*Dataset excerpts*.
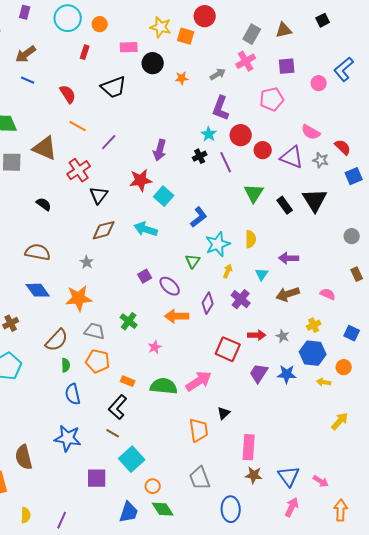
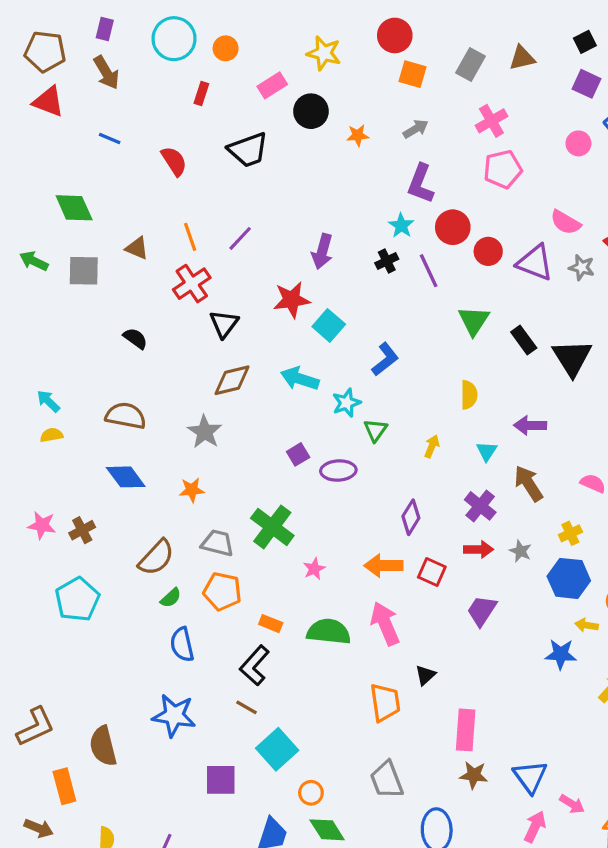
orange square: (186, 36) -> (412, 74), moved
pink rectangle: (129, 47) -> (272, 85), turned -30
brown arrow: (26, 54) -> (106, 73), moved, turned -85
pink cross: (246, 61) -> (491, 121), moved
purple square: (287, 66) -> (587, 84), moved, turned 30
orange line: (78, 126) -> (190, 237), moved, turned 42
brown triangle: (45, 148) -> (137, 248), size x0.6
black triangle: (315, 200) -> (572, 358), moved
cyan star: (218, 244) -> (346, 403), moved, size x0.7
gray star: (87, 262) -> (205, 432), size x1.5
purple ellipse: (170, 286) -> (338, 471), turned -45
brown arrow: (288, 294) -> (529, 483), turned 75
orange star: (79, 298) -> (192, 490), size x0.6
purple cross: (241, 299) -> (480, 506), moved
purple diamond: (208, 303) -> (411, 517), moved
orange arrow: (177, 316) -> (383, 566), moved
green cross: (129, 321) -> (272, 527), size x1.5
red square: (228, 349) -> (432, 572), size x0.7
green semicircle: (66, 365) -> (171, 598), turned 48
blue star: (287, 374) -> (561, 654), moved
pink arrow: (199, 381) -> (385, 624), turned -80
pink arrow: (321, 481) -> (572, 804), moved

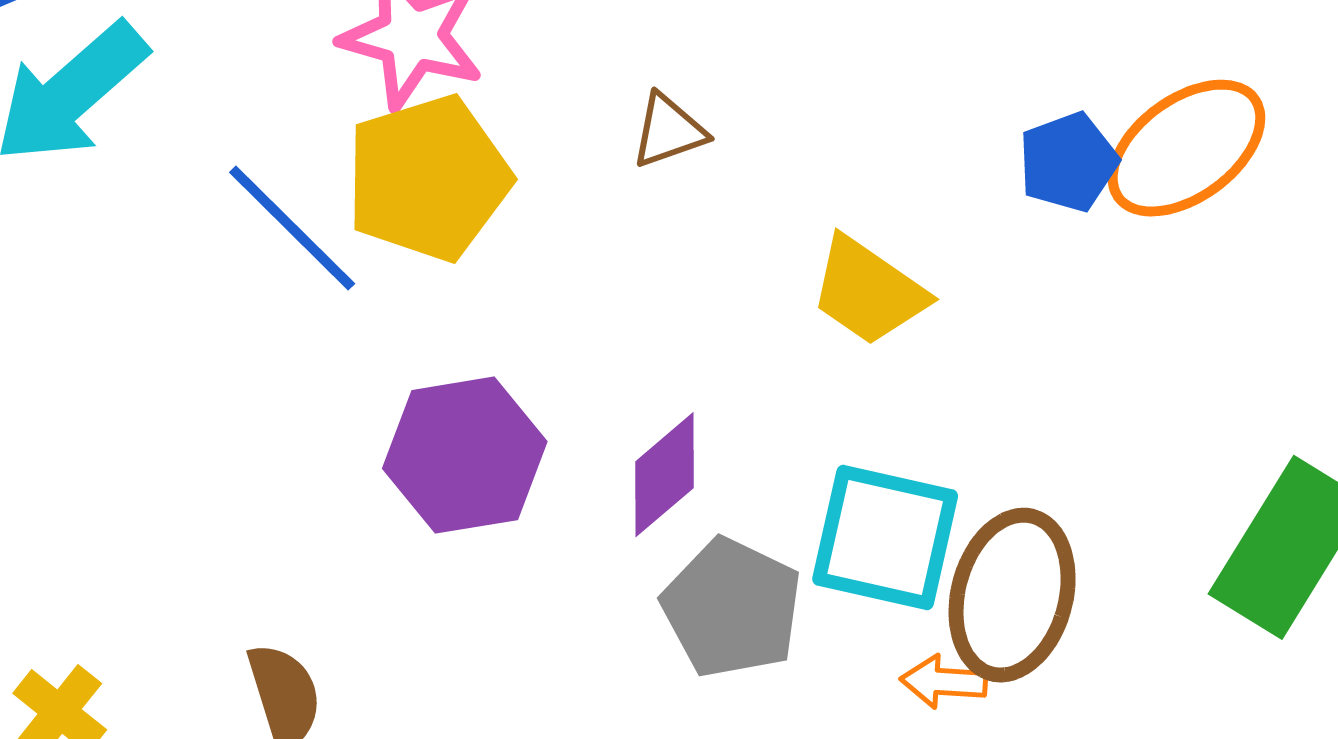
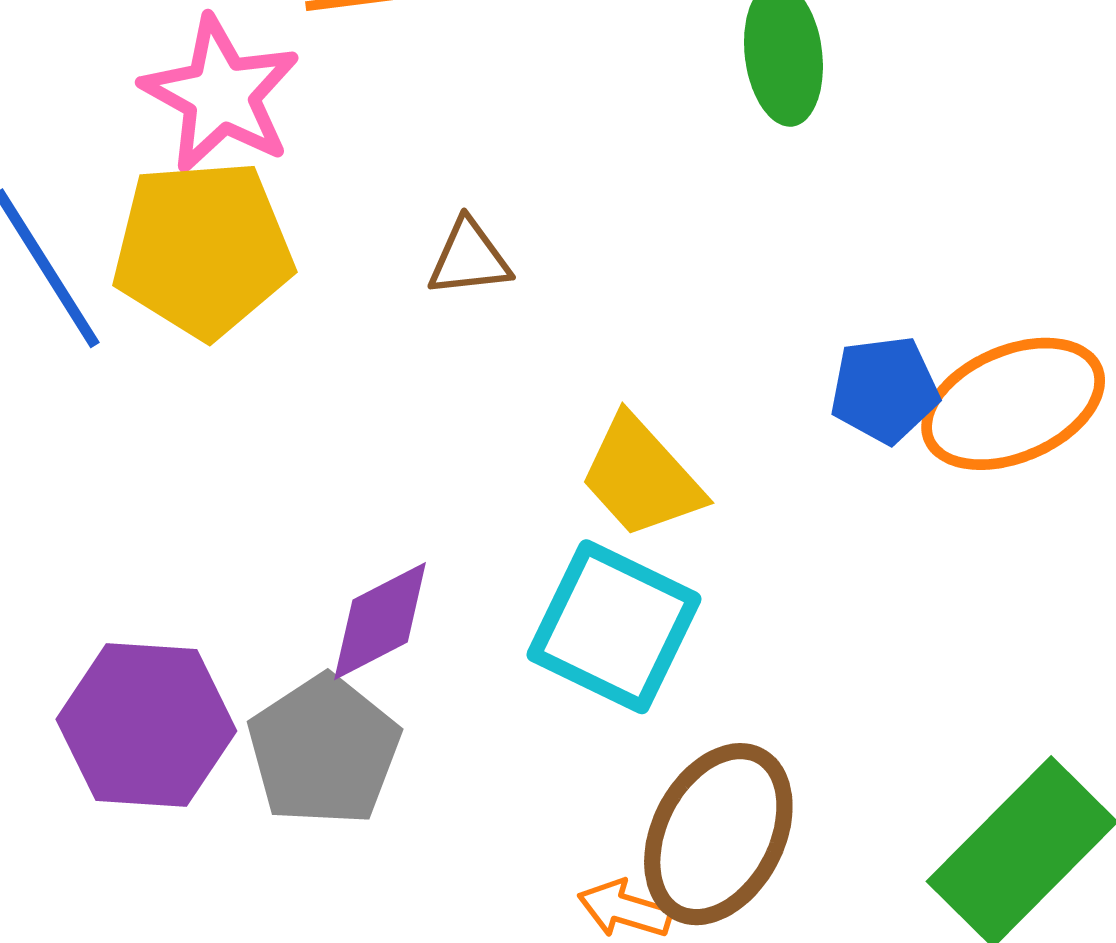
purple hexagon: (465, 455) -> (146, 725), moved
cyan square: (885, 538) -> (614, 627), moved
gray pentagon: (732, 608) -> (324, 750), moved

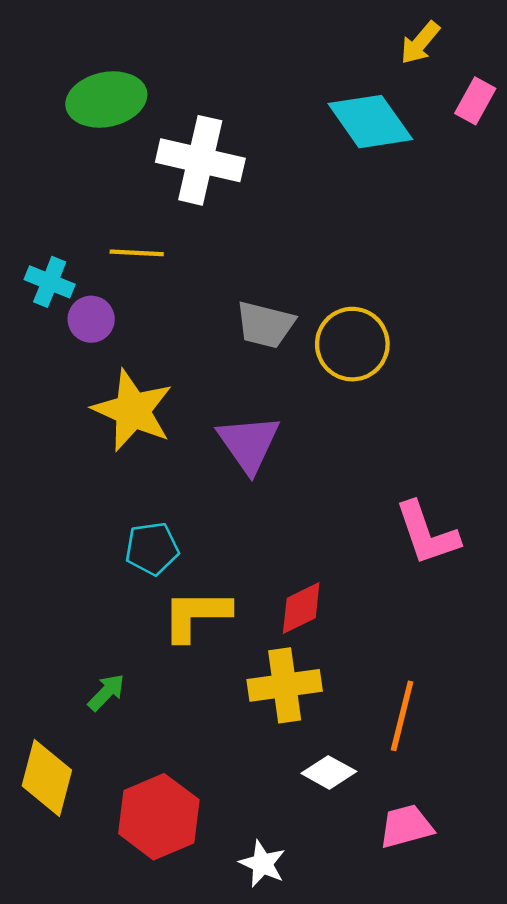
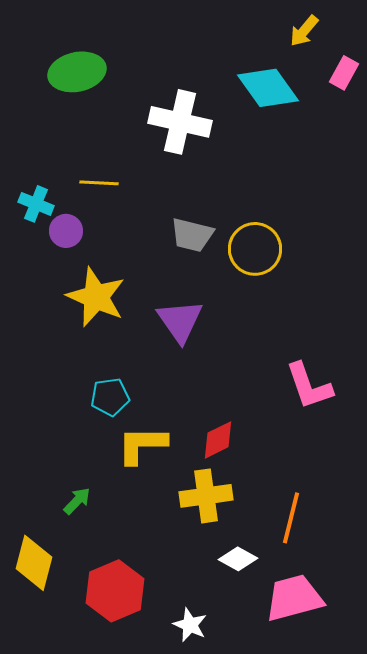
white cross: (200, 160) -> (180, 122), moved
pink trapezoid: (406, 826) -> (294, 598), size x1.5

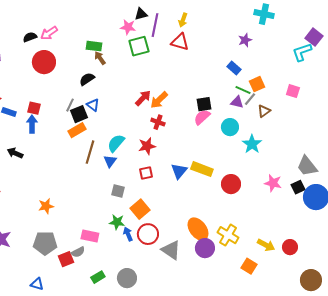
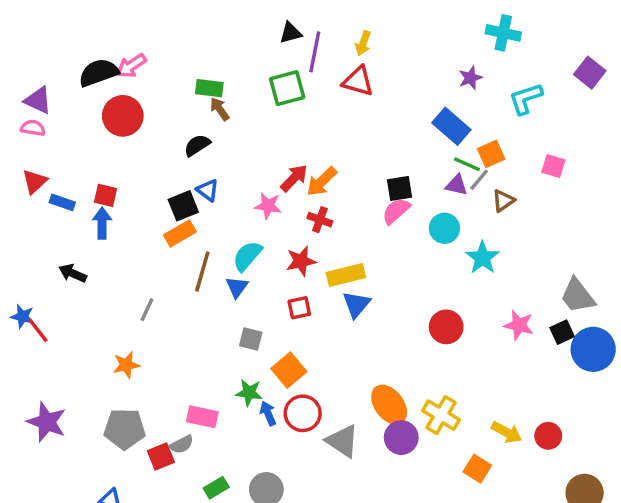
pink star: (128, 27) -> (268, 206), moved
black semicircle: (30, 37) -> (99, 73), size x1.6
cyan L-shape: (302, 52) -> (526, 99), moved
blue rectangle: (234, 68) -> (451, 126), size x1.5
gray line: (70, 105) -> (147, 310), moved
yellow rectangle: (202, 169) -> (346, 275), moved, turned -35

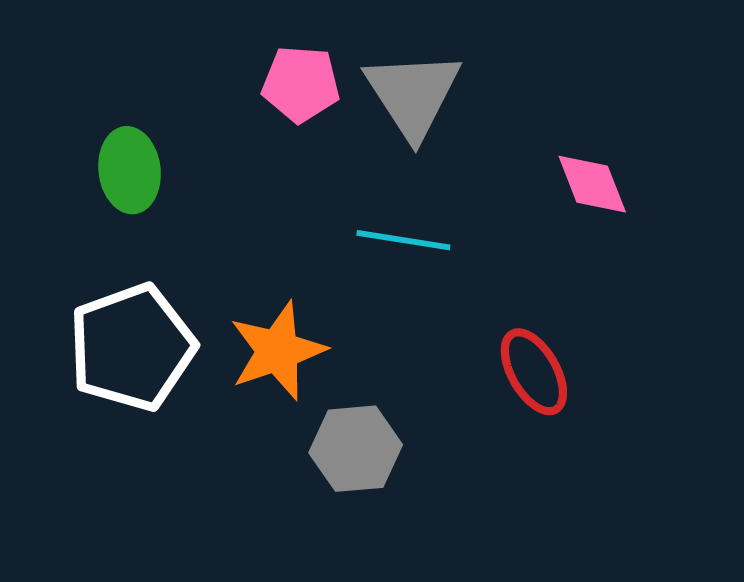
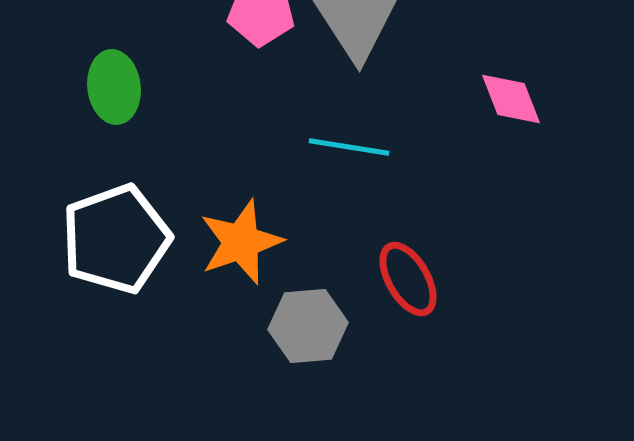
red ellipse: (534, 372) -> (408, 279), moved

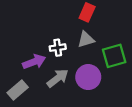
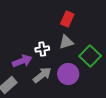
green square: (114, 56) -> (90, 56), turned -30

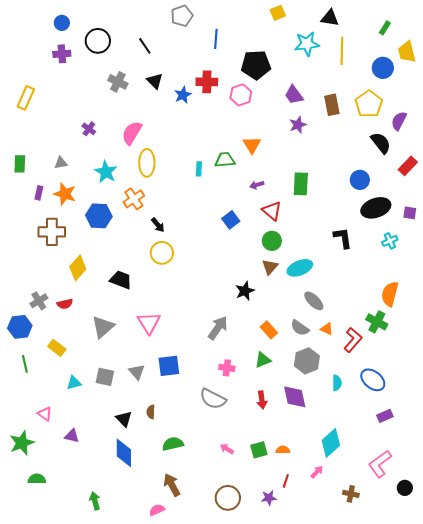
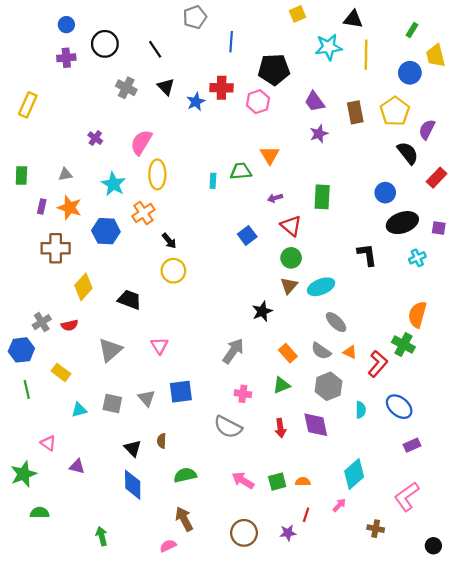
pink triangle: (149, 323) -> (159, 346), size x0.7
pink arrow: (227, 449) -> (243, 480), size x1.5
black circle: (405, 488) -> (433, 546), moved

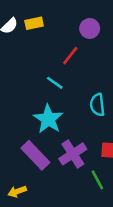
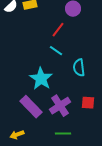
cyan line: (55, 83) -> (56, 51), moved
green line: (97, 180) -> (63, 134), moved, turned -63

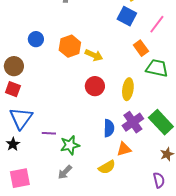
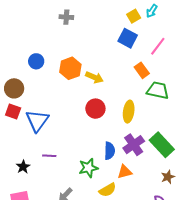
blue triangle: (21, 118) -> (37, 121), moved
black star: (13, 144) -> (23, 167), moved
green star: (70, 145) -> (88, 168), moved

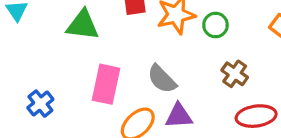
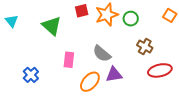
green triangle: (83, 25) -> (52, 26), turned 40
pink rectangle: (106, 84) -> (69, 60), size x0.7

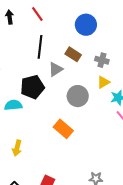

*The task*.
Although the records above contain pictures, the copy must not; set down exactly the lines from the one with "purple ellipse: (170, 286)" up to and including the one with "blue rectangle: (234, 68)".

*Response area*.
purple ellipse: (170, 286) -> (338, 471), turned -45
brown arrow: (288, 294) -> (529, 483), turned 75
orange star: (79, 298) -> (192, 490), size x0.6
purple cross: (241, 299) -> (480, 506), moved
purple diamond: (208, 303) -> (411, 517), moved
orange arrow: (177, 316) -> (383, 566), moved
green cross: (129, 321) -> (272, 527), size x1.5
red square: (228, 349) -> (432, 572), size x0.7
green semicircle: (66, 365) -> (171, 598), turned 48
blue star: (287, 374) -> (561, 654), moved
pink arrow: (199, 381) -> (385, 624), turned -80
pink arrow: (321, 481) -> (572, 804), moved

purple hexagon: (465, 455) -> (146, 725), moved
cyan square: (885, 538) -> (614, 627), moved
gray pentagon: (732, 608) -> (324, 750), moved

white cross: (200, 160) -> (180, 122), moved
pink trapezoid: (406, 826) -> (294, 598), size x1.5

pink star: (128, 27) -> (268, 206), moved
black semicircle: (30, 37) -> (99, 73), size x1.6
cyan L-shape: (302, 52) -> (526, 99), moved
blue rectangle: (234, 68) -> (451, 126), size x1.5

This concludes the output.